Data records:

begin

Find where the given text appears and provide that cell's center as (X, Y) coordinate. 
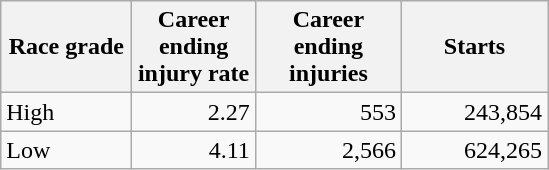
Race grade (66, 47)
553 (328, 112)
Career ending injury rate (194, 47)
High (66, 112)
Career ending injuries (328, 47)
4.11 (194, 150)
2,566 (328, 150)
Starts (474, 47)
2.27 (194, 112)
Low (66, 150)
624,265 (474, 150)
243,854 (474, 112)
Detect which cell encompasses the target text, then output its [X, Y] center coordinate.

end

Rewrite the records above, replacing every "Career ending" with "Career-ending" and changing nothing else. Omit the pictures from your answer.

Find where the given text appears and provide that cell's center as (X, Y) coordinate. 
Race grade (66, 47)
553 (328, 112)
Career-ending injury rate (194, 47)
High (66, 112)
Career-ending injuries (328, 47)
4.11 (194, 150)
2,566 (328, 150)
Starts (474, 47)
2.27 (194, 112)
Low (66, 150)
624,265 (474, 150)
243,854 (474, 112)
Detect which cell encompasses the target text, then output its [X, Y] center coordinate.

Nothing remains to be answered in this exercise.